*Action item*. Output only the lines that run from the line holding "MATRIX2 pin CLK: D6 -> D7" to the end of the data below, including both ends, without any pictures.

┌─ Provided data

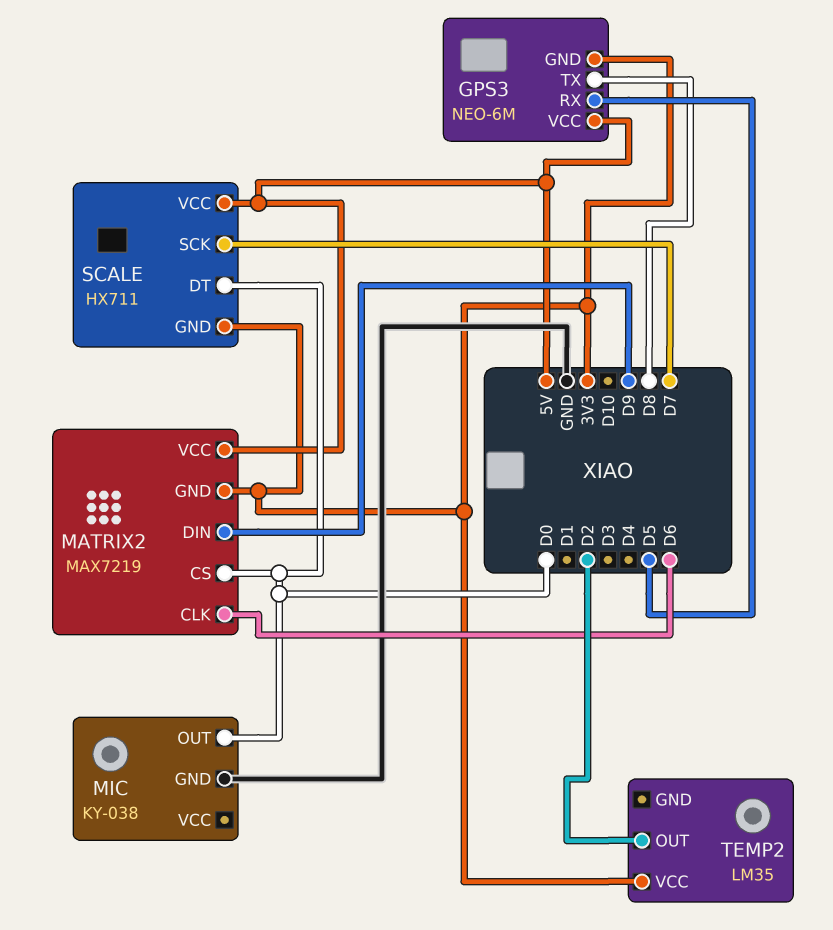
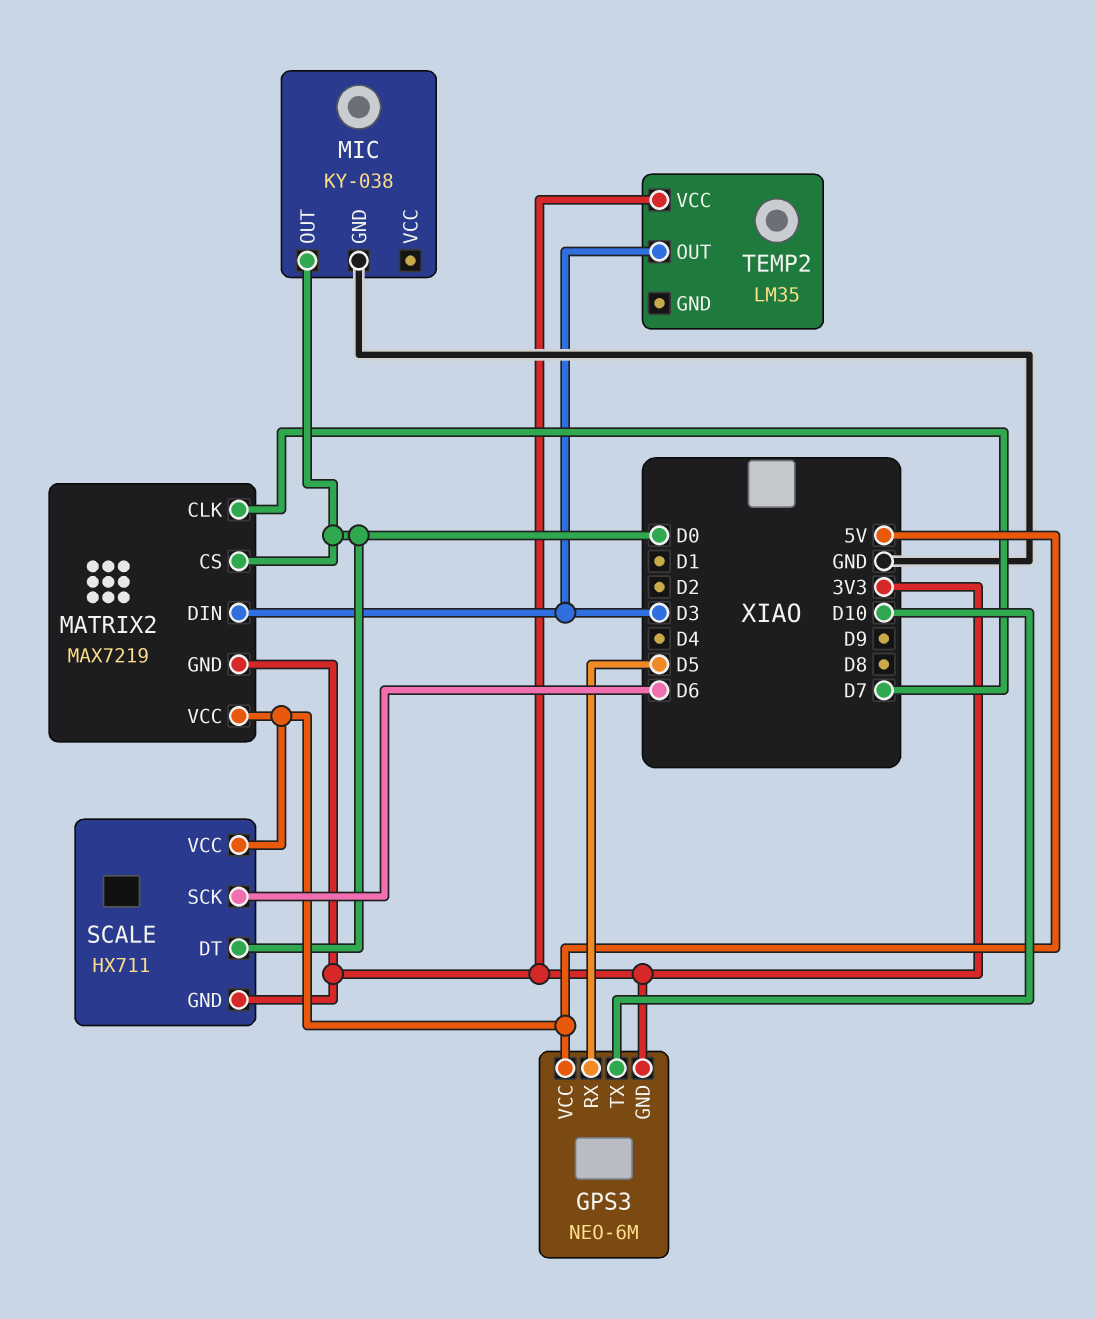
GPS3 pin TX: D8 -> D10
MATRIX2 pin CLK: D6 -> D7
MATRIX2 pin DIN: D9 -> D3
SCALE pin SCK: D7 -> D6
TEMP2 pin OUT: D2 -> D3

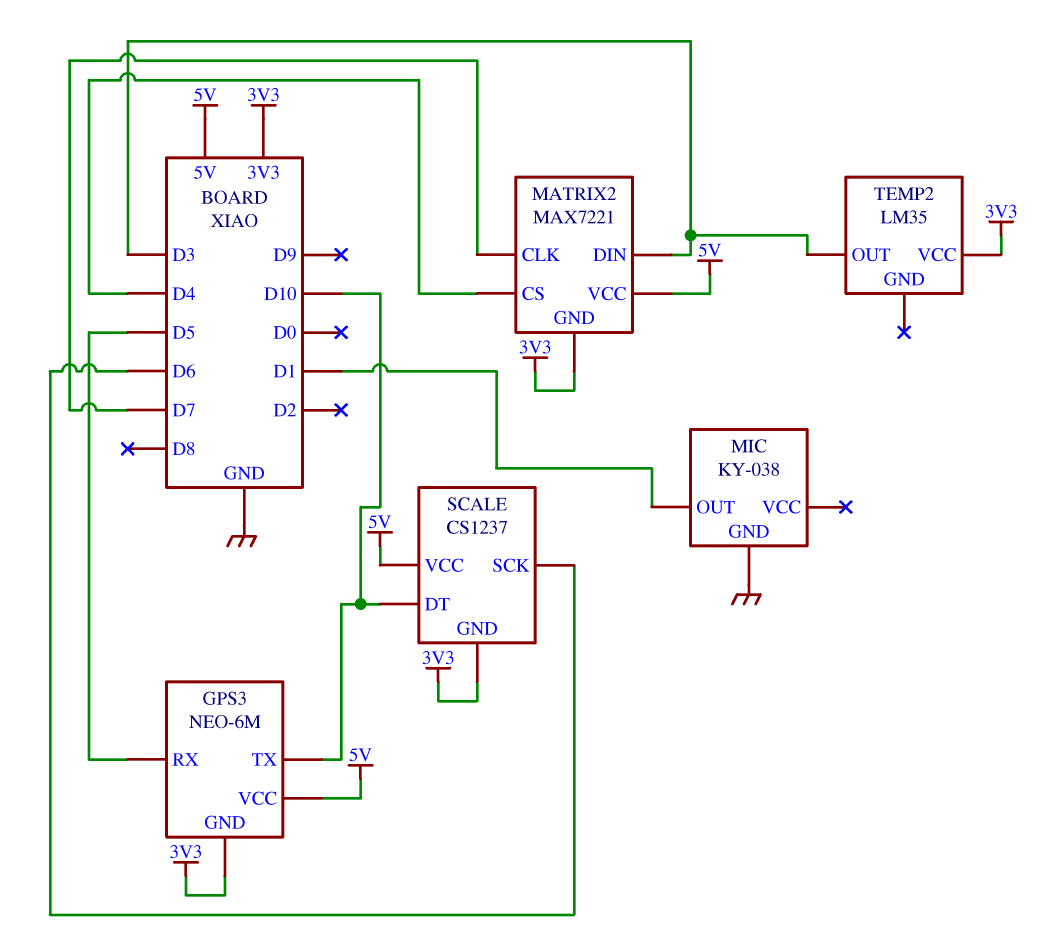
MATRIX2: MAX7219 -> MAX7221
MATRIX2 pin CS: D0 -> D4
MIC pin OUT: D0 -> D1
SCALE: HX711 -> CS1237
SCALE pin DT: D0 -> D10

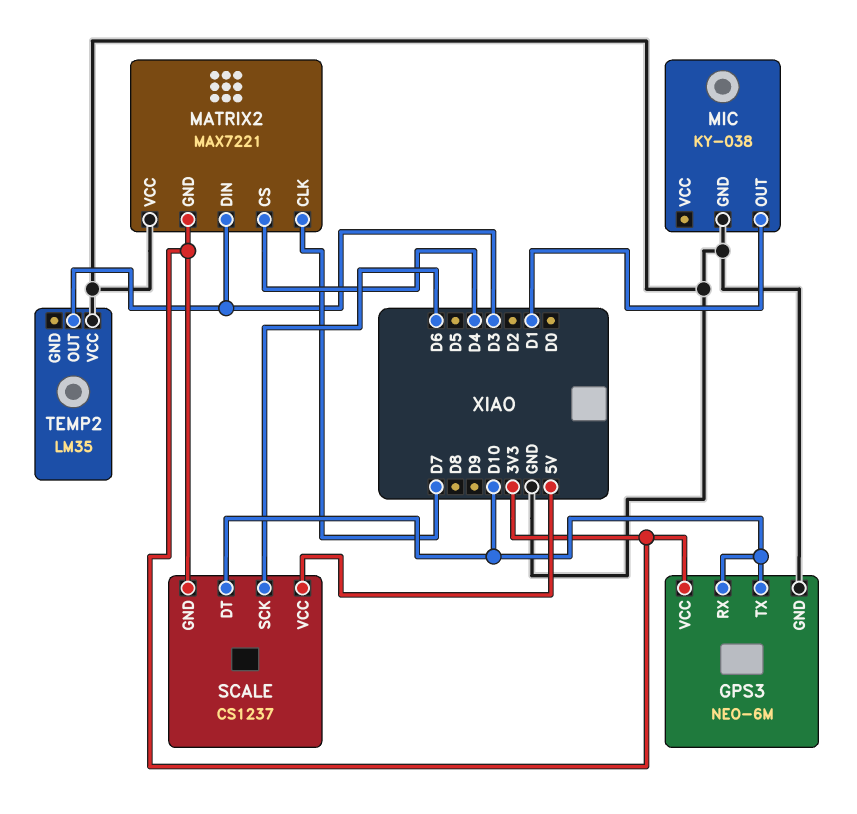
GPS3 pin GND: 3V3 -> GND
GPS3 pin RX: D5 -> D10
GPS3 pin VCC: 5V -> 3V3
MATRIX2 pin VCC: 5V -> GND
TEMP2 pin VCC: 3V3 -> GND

└─

*Written reply*.
MATRIX2 pin CLK: D6 -> D7
MATRIX2 pin DIN: D9 -> D3
SCALE pin SCK: D7 -> D6
TEMP2 pin OUT: D2 -> D3

MATRIX2: MAX7219 -> MAX7221
MATRIX2 pin CS: D0 -> D4
MIC pin OUT: D0 -> D1
SCALE: HX711 -> CS1237
SCALE pin DT: D0 -> D10

GPS3 pin GND: 3V3 -> GND
GPS3 pin RX: D5 -> D10
GPS3 pin VCC: 5V -> 3V3
MATRIX2 pin VCC: 5V -> GND
TEMP2 pin VCC: 3V3 -> GND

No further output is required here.